▶ Exercise aim: Your task is to copy the lines of the data below from the line holding "camera: 120 degrees left, 20 degrees up" through the line holding "delete: rosy solid", inclusive, exactly and with nothing added.
** Dataset follows **
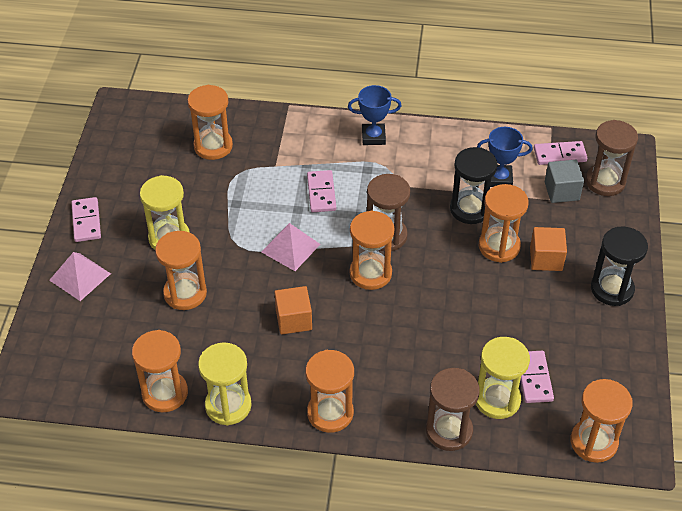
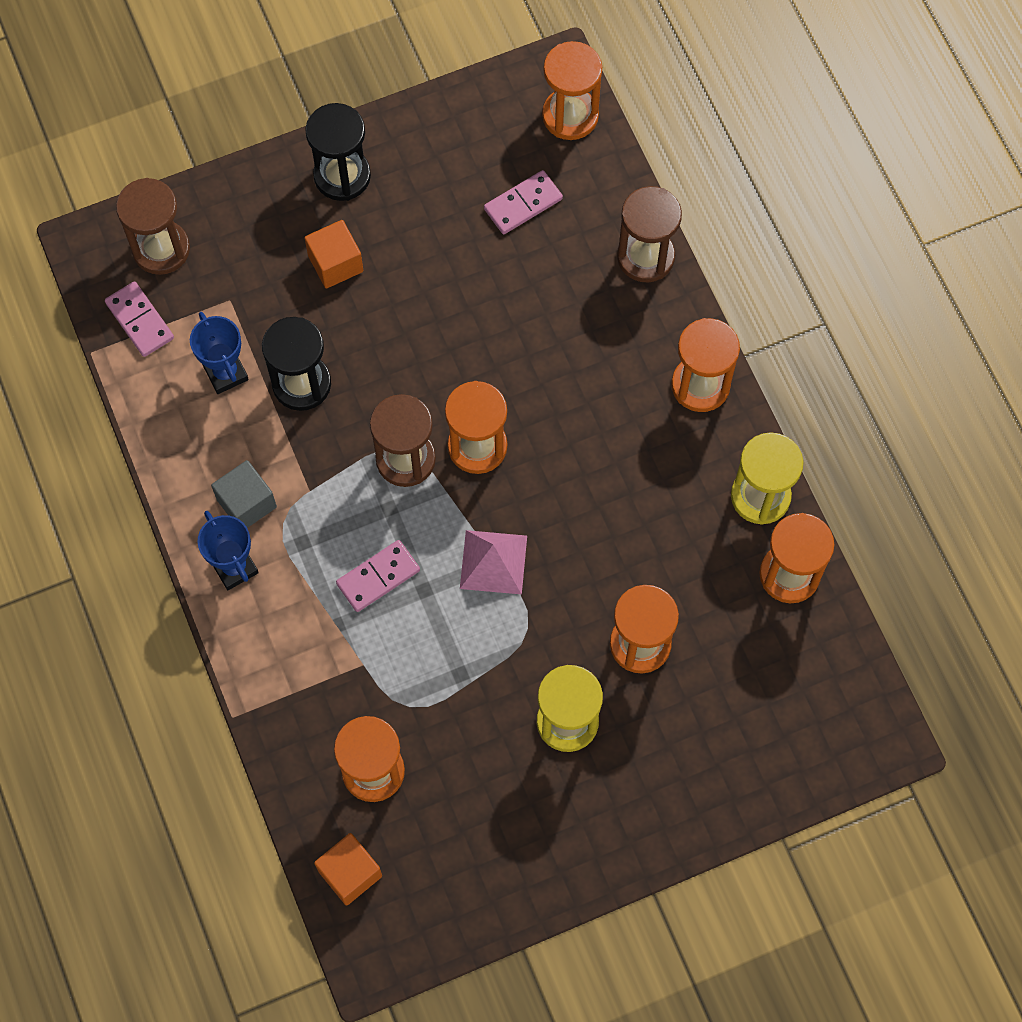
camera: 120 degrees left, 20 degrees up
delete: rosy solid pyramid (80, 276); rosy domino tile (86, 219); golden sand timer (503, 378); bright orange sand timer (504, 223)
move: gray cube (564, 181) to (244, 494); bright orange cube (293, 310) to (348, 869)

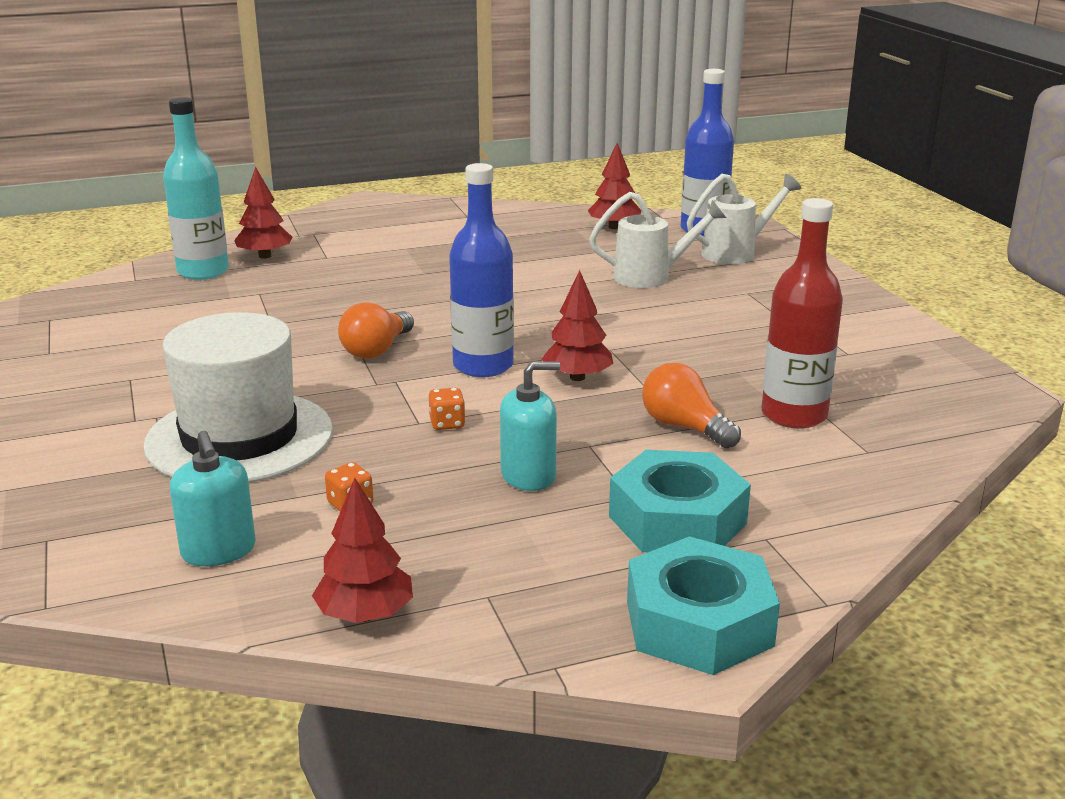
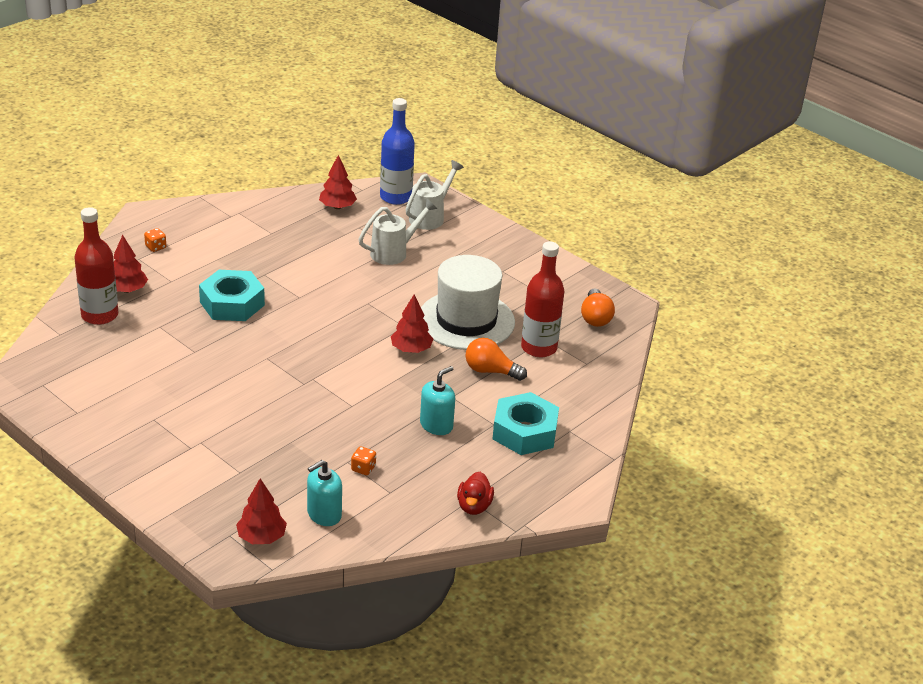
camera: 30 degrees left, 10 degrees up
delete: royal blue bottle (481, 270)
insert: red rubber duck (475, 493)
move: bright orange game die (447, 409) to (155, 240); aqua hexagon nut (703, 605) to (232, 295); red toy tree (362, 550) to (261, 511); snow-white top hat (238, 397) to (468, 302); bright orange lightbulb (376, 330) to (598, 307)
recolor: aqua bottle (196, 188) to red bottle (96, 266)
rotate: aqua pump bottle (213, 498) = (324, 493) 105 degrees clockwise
** End of Dataset **
** Dataset follows **
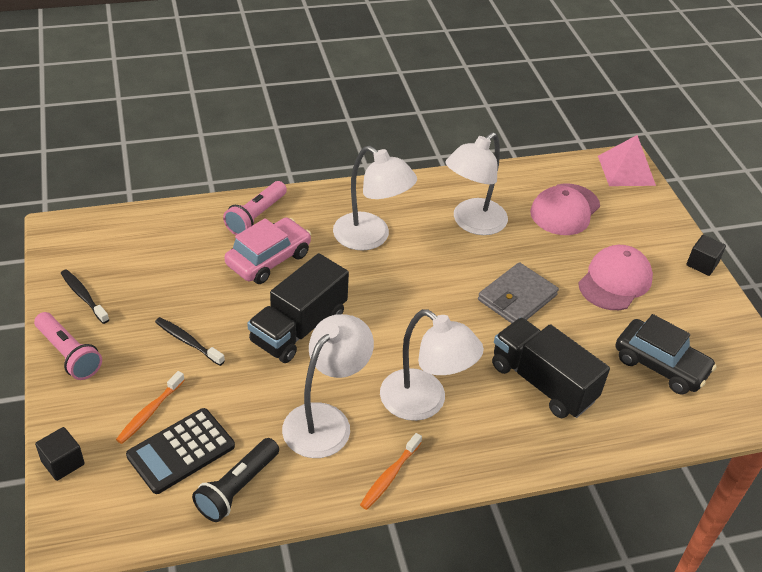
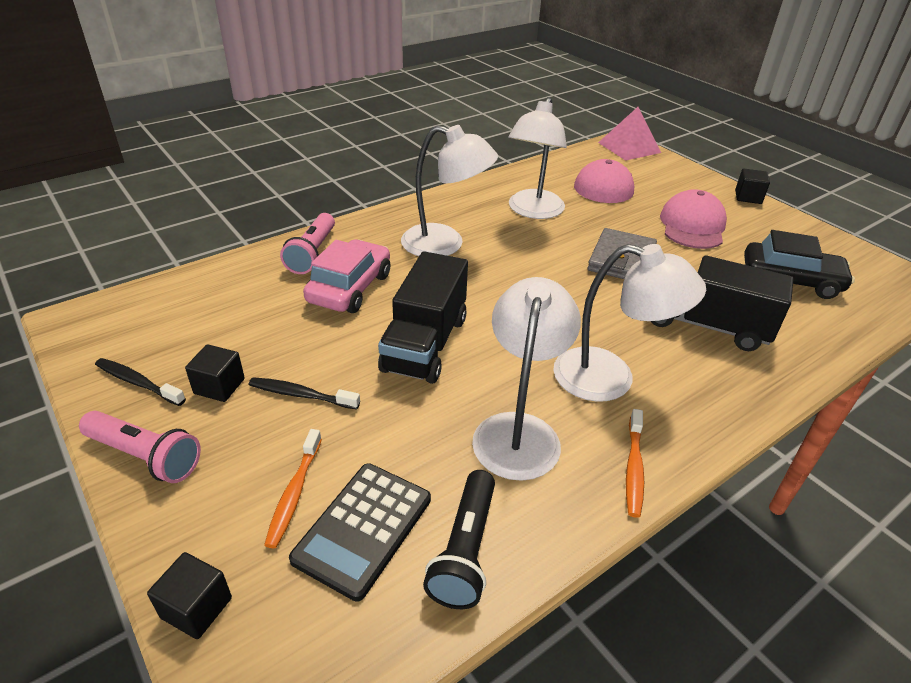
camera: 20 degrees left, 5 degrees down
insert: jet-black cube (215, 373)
** End of Dataset **
▶ Answer:
camera: 120 degrees left, 20 degrees up
delete: rosy solid pyramid (80, 276); rosy domino tile (86, 219); golden sand timer (503, 378); bright orange sand timer (504, 223)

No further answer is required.